**Required work**
Scan the data below for the string "white". Copy every line where it appears.

Data supplied below:

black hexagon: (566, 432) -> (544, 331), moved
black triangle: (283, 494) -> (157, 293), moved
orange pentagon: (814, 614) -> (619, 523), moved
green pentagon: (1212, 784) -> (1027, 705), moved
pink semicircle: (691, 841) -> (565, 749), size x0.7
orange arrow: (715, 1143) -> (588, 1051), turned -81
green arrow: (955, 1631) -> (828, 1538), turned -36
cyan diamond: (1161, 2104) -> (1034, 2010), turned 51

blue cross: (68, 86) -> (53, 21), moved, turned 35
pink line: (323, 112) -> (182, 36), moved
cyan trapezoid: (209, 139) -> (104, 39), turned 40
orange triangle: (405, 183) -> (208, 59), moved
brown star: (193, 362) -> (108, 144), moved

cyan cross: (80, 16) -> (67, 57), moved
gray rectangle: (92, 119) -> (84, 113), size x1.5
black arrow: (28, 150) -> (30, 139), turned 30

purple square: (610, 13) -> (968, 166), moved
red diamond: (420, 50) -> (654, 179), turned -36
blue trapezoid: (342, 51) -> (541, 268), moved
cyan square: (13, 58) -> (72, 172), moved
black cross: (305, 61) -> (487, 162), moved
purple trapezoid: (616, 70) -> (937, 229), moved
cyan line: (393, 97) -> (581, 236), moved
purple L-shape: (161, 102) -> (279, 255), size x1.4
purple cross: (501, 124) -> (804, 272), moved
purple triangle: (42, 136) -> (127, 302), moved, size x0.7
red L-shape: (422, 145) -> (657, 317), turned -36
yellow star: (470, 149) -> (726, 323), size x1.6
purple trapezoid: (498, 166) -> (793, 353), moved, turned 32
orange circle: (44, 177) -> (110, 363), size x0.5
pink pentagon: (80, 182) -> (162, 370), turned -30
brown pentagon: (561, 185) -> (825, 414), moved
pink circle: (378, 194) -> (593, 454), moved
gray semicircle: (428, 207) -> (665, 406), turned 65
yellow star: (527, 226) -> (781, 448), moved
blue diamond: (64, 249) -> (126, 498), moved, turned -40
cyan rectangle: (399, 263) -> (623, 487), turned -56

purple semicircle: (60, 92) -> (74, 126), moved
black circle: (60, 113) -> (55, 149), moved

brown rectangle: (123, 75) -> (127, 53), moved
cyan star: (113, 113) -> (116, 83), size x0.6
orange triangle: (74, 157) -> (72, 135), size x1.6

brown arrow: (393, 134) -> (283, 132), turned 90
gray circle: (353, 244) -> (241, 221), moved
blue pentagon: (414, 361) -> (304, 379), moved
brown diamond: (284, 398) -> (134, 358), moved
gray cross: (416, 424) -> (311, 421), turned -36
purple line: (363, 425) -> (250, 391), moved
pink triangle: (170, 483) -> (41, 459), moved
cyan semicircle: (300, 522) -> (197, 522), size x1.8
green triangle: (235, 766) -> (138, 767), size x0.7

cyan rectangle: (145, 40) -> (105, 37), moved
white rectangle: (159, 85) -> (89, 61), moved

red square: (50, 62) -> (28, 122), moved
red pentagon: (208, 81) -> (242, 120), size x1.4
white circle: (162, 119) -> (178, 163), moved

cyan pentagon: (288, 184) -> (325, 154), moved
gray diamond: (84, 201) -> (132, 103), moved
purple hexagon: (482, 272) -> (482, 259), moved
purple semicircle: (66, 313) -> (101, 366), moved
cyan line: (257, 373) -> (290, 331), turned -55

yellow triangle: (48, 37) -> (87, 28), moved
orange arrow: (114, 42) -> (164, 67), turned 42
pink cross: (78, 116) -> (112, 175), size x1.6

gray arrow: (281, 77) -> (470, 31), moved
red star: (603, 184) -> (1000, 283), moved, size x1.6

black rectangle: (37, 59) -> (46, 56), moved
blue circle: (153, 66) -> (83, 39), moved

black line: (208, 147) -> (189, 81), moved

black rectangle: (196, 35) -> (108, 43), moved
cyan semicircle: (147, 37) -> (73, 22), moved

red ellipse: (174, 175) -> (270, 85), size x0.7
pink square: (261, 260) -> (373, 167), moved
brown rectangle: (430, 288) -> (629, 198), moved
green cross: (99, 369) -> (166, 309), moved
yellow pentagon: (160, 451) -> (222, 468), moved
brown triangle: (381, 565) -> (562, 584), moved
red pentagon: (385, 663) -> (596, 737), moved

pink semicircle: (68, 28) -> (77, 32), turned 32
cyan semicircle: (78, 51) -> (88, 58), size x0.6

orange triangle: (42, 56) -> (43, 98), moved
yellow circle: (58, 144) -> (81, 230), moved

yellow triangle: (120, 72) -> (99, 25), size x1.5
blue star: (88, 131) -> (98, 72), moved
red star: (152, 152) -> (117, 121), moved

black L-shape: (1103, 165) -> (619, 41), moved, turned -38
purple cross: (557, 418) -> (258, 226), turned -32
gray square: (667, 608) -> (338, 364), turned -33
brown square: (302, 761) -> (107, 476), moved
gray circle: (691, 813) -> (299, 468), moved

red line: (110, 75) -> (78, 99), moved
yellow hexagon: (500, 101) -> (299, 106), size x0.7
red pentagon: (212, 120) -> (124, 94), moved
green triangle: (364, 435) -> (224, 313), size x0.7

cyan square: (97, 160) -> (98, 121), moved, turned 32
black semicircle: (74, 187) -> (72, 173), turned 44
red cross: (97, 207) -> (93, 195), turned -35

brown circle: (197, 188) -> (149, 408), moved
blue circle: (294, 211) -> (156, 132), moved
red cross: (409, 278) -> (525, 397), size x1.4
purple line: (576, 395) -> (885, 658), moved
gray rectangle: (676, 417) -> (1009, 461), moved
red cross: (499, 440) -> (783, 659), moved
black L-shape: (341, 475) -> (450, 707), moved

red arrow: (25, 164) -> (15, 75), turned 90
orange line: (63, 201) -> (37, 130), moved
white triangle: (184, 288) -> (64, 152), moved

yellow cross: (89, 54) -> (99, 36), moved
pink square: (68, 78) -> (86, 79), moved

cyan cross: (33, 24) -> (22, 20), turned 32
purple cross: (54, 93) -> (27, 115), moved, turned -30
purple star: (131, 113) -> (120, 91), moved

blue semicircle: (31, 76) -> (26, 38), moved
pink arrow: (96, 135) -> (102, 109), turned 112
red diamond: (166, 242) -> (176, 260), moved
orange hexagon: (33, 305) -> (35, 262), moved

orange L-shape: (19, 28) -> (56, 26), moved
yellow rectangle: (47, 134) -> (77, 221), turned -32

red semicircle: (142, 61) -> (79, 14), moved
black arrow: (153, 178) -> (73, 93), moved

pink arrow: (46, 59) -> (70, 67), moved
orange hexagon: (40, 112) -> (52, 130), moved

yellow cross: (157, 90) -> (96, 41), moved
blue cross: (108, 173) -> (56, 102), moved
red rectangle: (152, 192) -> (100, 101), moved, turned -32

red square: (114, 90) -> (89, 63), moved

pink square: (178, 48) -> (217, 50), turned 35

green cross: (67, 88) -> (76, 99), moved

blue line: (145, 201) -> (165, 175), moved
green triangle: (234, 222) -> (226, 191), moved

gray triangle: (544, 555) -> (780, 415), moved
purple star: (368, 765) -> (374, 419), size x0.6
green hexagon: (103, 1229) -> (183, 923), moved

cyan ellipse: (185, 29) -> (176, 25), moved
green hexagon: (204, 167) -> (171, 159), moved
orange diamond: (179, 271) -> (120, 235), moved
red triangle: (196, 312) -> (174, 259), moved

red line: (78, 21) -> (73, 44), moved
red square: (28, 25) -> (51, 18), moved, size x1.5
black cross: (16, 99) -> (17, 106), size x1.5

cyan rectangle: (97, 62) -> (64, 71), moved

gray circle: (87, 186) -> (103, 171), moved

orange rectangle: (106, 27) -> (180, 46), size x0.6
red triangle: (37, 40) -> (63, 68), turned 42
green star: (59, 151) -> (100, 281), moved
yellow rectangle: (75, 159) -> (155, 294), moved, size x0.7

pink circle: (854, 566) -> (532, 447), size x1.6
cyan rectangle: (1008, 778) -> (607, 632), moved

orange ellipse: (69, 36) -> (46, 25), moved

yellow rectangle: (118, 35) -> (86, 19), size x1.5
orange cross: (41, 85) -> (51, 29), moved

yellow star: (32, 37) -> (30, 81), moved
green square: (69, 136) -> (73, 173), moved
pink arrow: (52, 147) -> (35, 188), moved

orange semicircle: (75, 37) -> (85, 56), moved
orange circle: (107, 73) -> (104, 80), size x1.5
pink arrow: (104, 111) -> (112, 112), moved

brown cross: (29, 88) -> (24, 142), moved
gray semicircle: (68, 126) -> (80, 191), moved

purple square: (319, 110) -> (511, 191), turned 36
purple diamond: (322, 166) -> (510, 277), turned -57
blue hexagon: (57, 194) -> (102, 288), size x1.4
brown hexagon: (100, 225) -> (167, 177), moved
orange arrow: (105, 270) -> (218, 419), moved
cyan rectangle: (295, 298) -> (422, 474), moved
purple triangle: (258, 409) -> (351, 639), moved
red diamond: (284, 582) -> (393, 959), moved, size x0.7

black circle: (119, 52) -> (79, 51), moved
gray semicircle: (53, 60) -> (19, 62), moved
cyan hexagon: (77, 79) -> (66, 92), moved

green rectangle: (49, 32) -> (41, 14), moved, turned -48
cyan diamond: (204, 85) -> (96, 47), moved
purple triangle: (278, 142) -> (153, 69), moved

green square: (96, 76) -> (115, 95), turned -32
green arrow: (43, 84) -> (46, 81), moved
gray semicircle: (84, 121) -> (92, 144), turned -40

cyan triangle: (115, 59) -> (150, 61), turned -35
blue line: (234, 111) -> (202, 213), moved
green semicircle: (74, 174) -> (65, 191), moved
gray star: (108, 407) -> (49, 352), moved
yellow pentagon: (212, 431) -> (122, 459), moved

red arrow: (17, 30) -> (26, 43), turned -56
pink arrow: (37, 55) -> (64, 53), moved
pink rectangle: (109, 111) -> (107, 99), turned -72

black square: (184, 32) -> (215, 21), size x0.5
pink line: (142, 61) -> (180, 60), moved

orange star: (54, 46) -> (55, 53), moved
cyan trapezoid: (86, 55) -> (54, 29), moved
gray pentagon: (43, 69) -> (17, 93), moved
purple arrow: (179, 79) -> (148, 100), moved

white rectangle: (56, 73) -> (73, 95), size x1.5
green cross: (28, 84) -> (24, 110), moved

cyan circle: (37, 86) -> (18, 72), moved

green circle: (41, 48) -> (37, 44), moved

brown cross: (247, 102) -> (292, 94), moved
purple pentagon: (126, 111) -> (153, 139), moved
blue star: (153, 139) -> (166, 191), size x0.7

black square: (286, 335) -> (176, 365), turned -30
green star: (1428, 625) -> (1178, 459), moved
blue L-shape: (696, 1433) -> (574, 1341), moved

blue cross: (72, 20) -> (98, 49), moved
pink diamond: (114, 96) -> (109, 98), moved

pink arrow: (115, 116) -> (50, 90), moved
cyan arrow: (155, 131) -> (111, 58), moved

End of Data supplied.

**Finished exercise**
white rectangle: (159, 85) -> (89, 61), moved
white circle: (162, 119) -> (178, 163), moved
white triangle: (184, 288) -> (64, 152), moved
white rectangle: (56, 73) -> (73, 95), size x1.5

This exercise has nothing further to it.